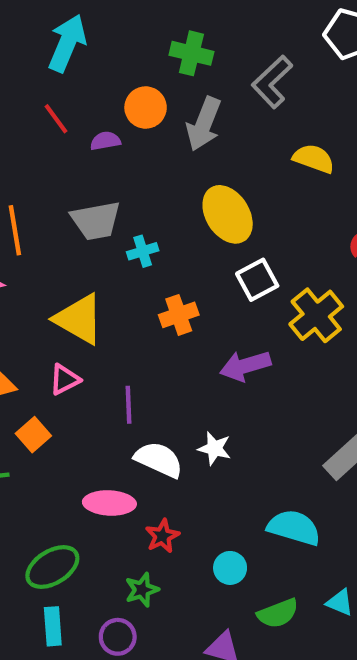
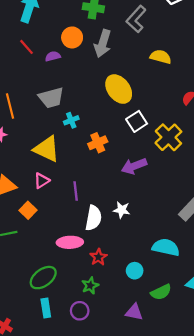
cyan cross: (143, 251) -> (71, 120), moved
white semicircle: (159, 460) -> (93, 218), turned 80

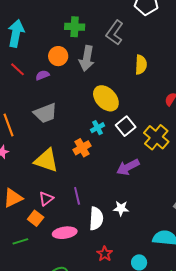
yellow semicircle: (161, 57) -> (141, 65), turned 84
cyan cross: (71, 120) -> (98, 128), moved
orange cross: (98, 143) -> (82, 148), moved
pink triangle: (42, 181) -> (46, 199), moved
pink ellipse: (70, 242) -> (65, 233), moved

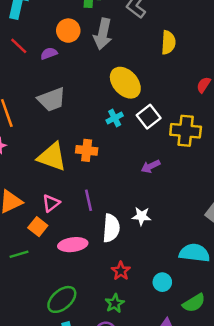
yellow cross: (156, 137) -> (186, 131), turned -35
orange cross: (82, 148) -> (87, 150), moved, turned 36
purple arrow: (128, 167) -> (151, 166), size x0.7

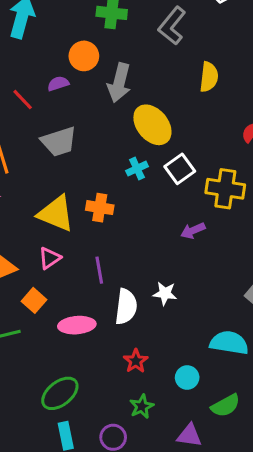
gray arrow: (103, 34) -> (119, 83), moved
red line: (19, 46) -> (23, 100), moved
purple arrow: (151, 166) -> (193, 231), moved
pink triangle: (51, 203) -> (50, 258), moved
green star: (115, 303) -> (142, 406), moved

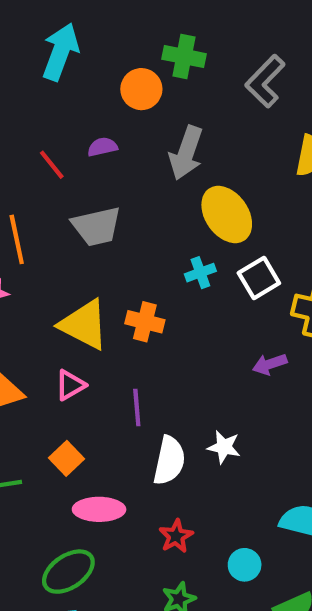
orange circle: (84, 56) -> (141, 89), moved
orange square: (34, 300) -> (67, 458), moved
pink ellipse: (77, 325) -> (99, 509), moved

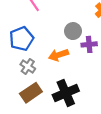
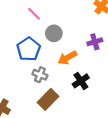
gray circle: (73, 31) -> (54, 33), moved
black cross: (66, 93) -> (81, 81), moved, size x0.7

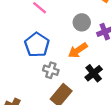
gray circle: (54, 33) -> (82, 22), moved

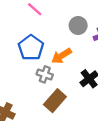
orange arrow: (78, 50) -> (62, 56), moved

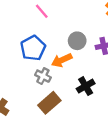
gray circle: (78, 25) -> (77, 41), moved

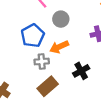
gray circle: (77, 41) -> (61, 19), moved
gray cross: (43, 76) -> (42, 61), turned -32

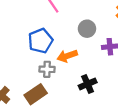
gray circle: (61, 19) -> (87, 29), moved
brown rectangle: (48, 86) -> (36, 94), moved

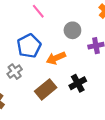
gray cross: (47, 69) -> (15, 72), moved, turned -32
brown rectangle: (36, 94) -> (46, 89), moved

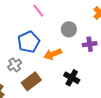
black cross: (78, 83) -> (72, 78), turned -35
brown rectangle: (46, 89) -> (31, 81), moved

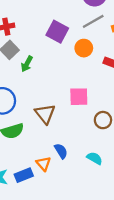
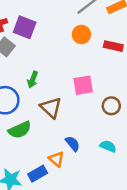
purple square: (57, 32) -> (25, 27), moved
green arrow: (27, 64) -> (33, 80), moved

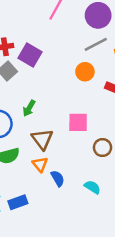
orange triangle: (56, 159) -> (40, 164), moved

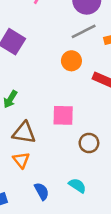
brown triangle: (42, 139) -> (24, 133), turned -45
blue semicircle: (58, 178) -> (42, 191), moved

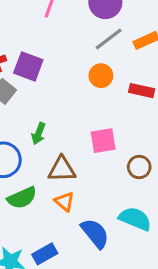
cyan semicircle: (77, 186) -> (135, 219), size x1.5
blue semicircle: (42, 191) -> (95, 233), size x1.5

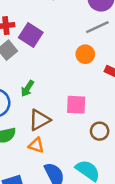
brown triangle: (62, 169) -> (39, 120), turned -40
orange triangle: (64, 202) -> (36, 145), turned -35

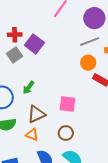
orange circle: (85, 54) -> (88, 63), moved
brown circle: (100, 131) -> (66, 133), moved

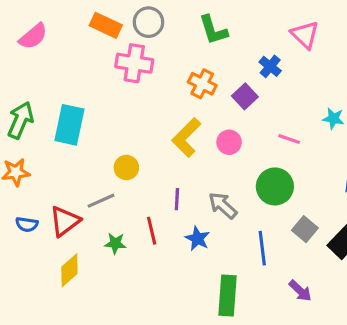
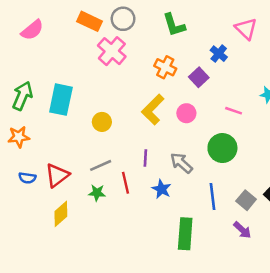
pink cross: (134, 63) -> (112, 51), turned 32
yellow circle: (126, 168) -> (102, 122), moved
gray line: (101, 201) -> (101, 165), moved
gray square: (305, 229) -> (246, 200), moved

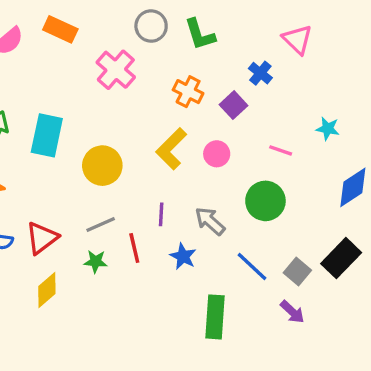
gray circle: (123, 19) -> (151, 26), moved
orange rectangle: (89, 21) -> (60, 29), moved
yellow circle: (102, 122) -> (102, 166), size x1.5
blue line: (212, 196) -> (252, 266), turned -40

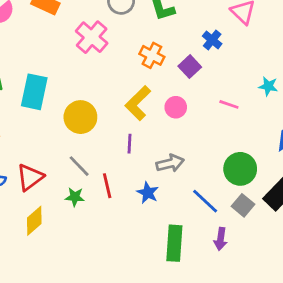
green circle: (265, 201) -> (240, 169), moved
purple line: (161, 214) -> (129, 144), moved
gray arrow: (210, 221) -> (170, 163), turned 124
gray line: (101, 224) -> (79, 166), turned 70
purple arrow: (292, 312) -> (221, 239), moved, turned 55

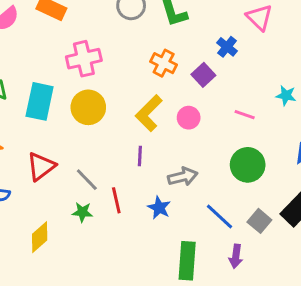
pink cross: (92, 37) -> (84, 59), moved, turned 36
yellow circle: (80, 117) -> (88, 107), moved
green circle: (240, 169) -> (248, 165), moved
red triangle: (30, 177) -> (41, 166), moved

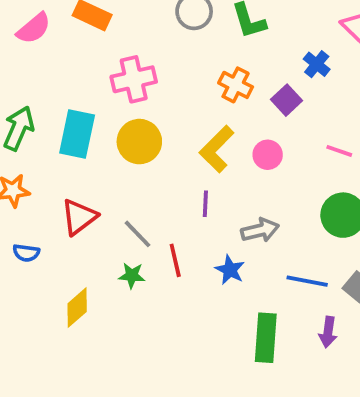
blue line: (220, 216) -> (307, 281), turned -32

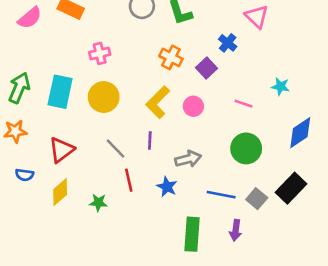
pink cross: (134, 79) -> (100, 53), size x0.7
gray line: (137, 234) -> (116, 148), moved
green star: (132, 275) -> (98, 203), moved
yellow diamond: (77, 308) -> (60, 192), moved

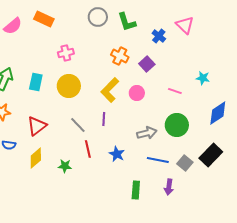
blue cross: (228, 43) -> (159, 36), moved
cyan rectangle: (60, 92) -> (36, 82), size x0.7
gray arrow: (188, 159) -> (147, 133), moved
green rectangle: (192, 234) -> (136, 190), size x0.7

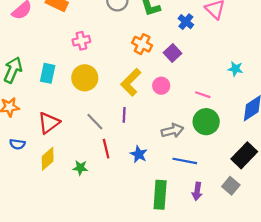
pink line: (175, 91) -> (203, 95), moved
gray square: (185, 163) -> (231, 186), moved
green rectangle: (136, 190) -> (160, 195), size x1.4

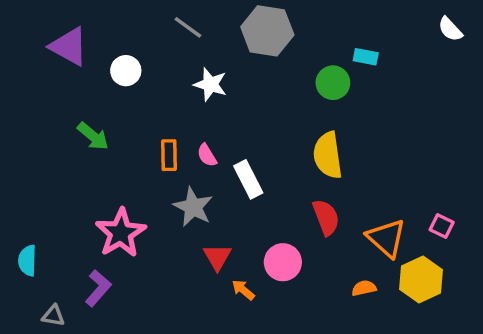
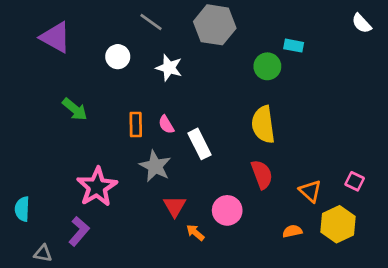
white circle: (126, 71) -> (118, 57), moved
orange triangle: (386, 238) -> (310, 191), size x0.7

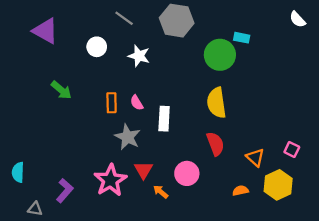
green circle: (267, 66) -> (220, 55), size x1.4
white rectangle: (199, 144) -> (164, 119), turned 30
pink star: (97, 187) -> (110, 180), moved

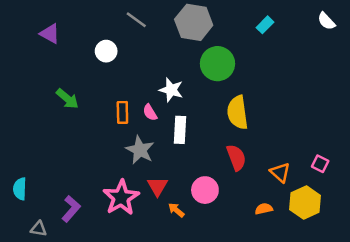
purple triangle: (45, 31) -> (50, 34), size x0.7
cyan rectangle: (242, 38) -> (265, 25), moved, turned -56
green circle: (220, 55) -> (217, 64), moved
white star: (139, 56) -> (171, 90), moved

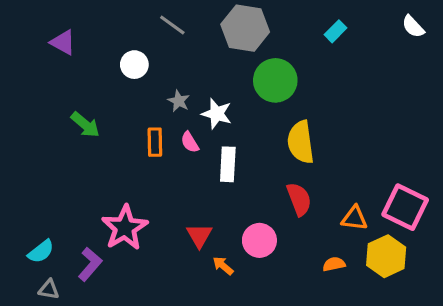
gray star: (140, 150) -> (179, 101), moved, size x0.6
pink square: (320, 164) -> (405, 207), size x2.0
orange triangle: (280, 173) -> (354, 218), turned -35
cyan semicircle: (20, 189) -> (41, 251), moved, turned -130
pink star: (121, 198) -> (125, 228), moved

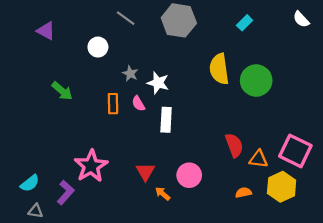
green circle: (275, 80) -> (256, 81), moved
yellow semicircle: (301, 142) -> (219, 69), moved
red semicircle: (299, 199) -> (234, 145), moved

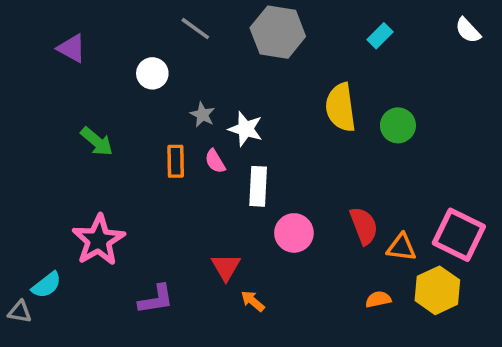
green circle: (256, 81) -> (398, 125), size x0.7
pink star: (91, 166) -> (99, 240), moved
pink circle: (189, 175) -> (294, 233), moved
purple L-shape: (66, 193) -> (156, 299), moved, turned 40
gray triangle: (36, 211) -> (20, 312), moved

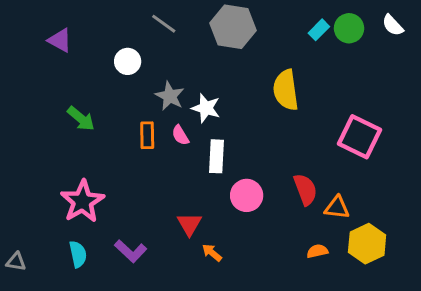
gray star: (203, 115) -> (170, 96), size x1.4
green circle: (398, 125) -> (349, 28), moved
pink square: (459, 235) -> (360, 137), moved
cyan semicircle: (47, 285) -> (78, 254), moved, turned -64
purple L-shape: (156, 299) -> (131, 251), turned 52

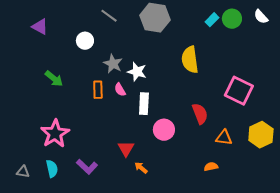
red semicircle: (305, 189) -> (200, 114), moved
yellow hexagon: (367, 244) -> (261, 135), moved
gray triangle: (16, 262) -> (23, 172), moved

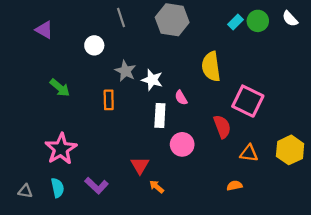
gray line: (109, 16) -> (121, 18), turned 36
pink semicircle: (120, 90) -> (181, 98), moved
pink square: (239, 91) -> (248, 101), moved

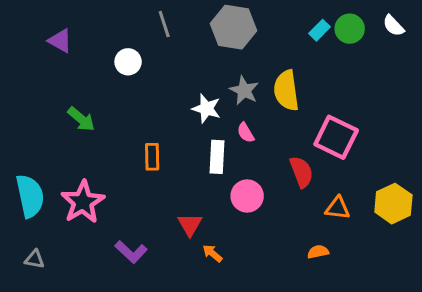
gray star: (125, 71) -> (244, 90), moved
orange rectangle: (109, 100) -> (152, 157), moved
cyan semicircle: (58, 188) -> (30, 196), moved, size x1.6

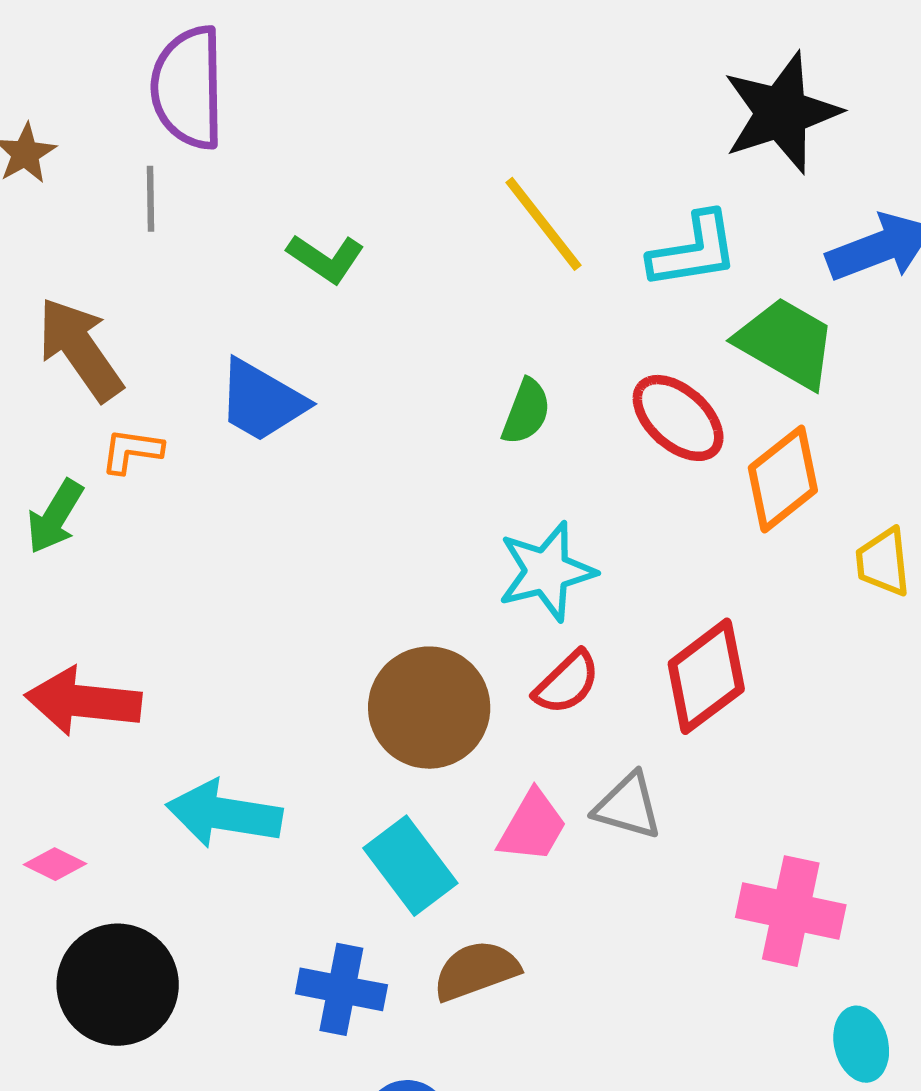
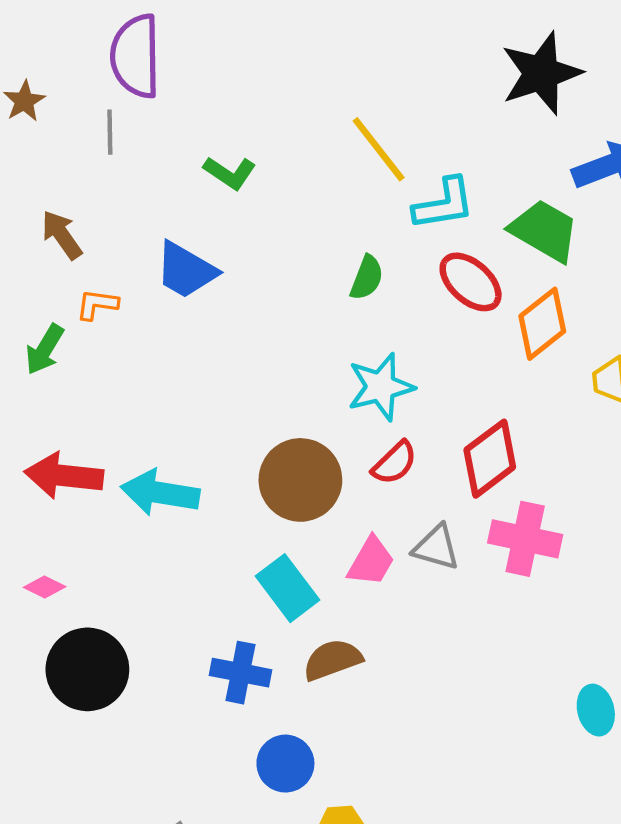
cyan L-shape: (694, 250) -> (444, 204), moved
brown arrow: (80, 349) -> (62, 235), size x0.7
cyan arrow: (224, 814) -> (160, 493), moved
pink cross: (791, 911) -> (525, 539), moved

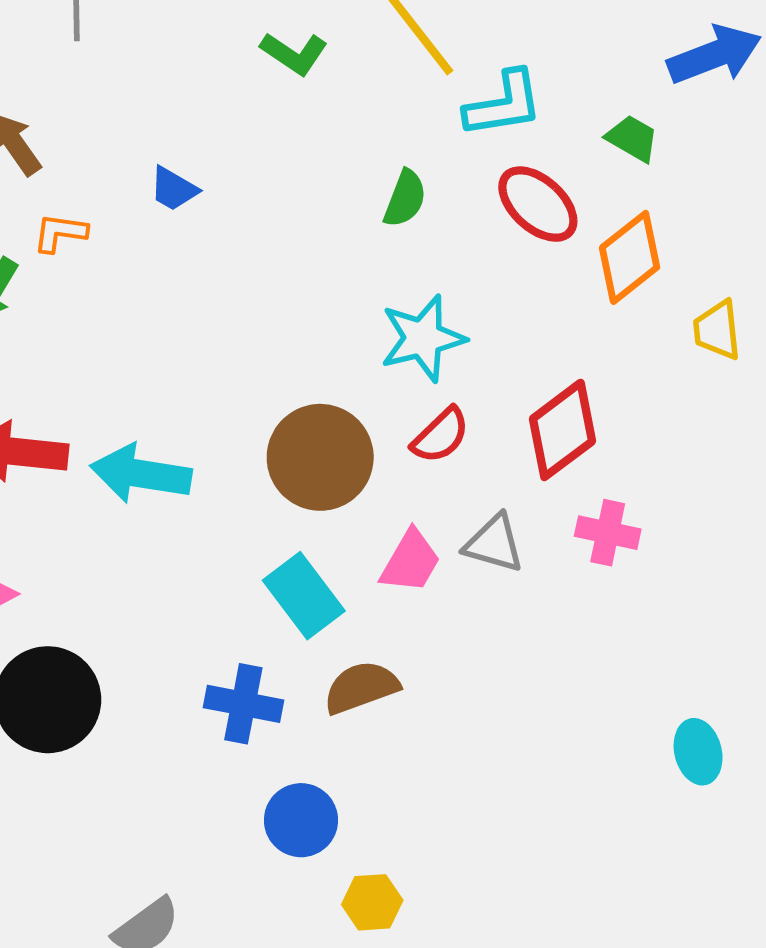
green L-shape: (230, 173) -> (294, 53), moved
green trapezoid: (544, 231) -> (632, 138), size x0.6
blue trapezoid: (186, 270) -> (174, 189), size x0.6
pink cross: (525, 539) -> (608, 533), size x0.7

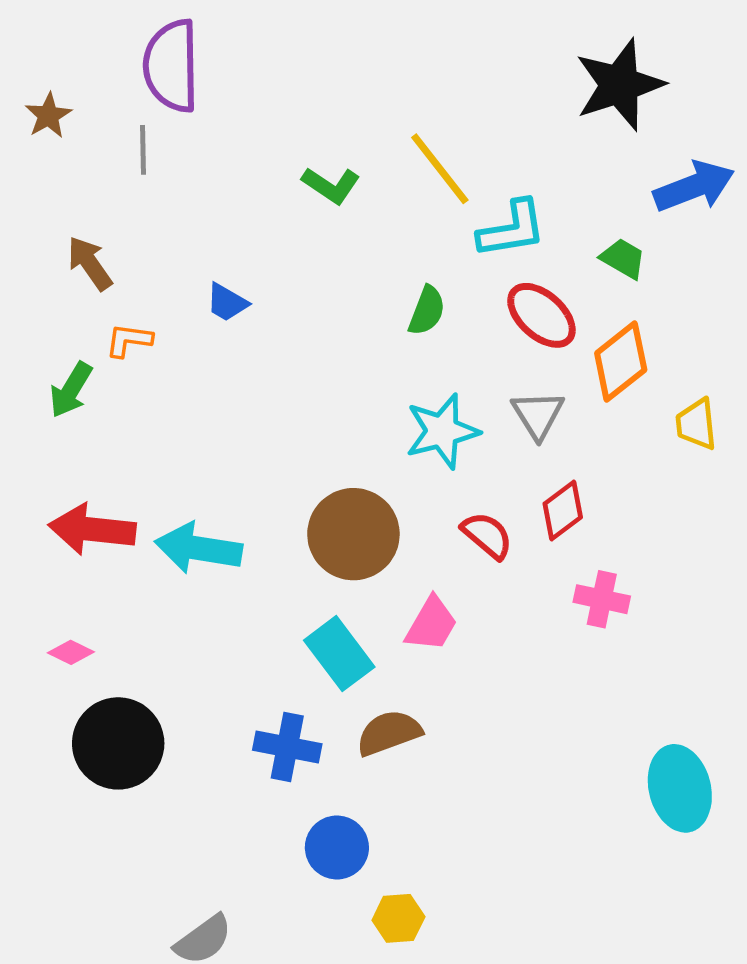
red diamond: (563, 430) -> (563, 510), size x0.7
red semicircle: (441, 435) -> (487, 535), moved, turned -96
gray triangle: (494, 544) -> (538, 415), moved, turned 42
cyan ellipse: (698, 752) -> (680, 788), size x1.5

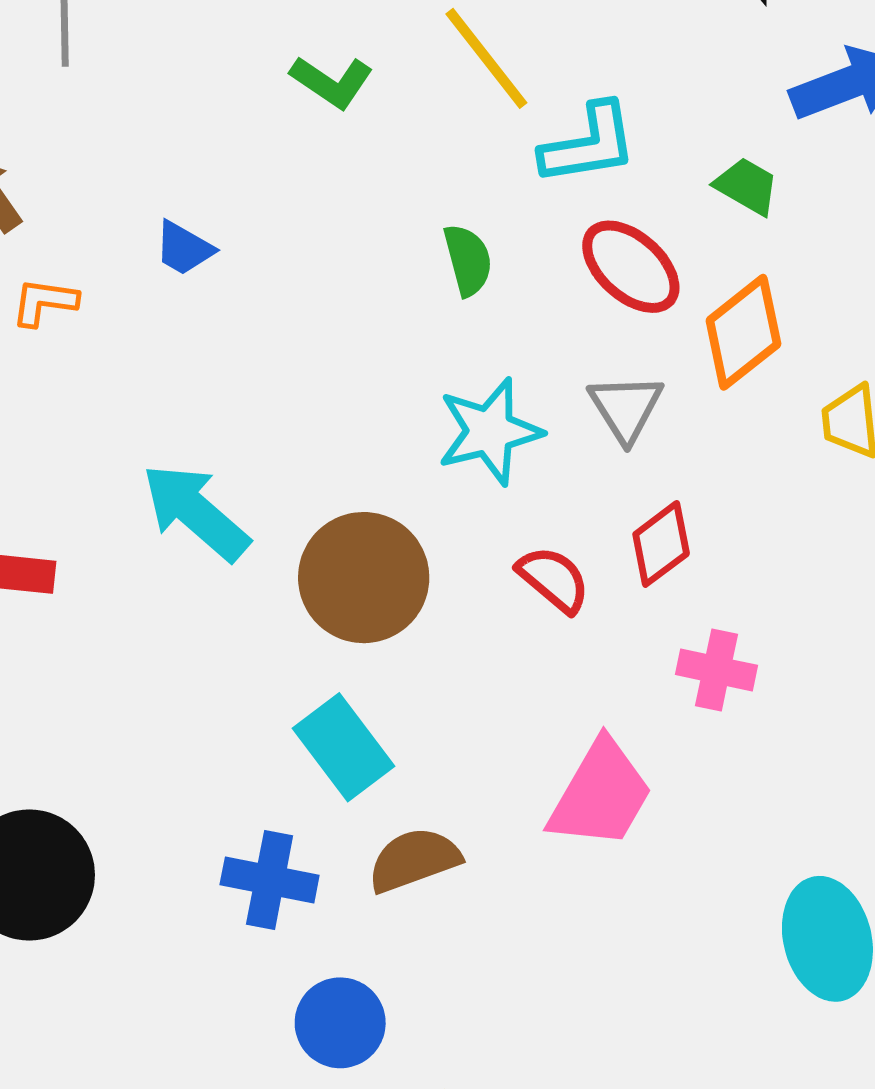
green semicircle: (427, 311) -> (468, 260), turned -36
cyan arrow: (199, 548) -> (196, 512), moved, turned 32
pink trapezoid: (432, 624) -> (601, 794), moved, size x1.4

· · · · ·

Using the records above, repeat exactly the run of lines that starts with the line with "yellow circle: (126, 168)" and goes on through the line with "green circle: (265, 201) -> (240, 169), moved"; omit each picture.

yellow circle: (126, 168) -> (102, 122), moved
gray line: (101, 201) -> (101, 165), moved
gray square: (305, 229) -> (246, 200), moved

gray circle: (123, 19) -> (151, 26), moved
orange rectangle: (89, 21) -> (60, 29), moved
yellow circle: (102, 122) -> (102, 166), size x1.5
blue line: (212, 196) -> (252, 266), turned -40

green circle: (265, 201) -> (240, 169), moved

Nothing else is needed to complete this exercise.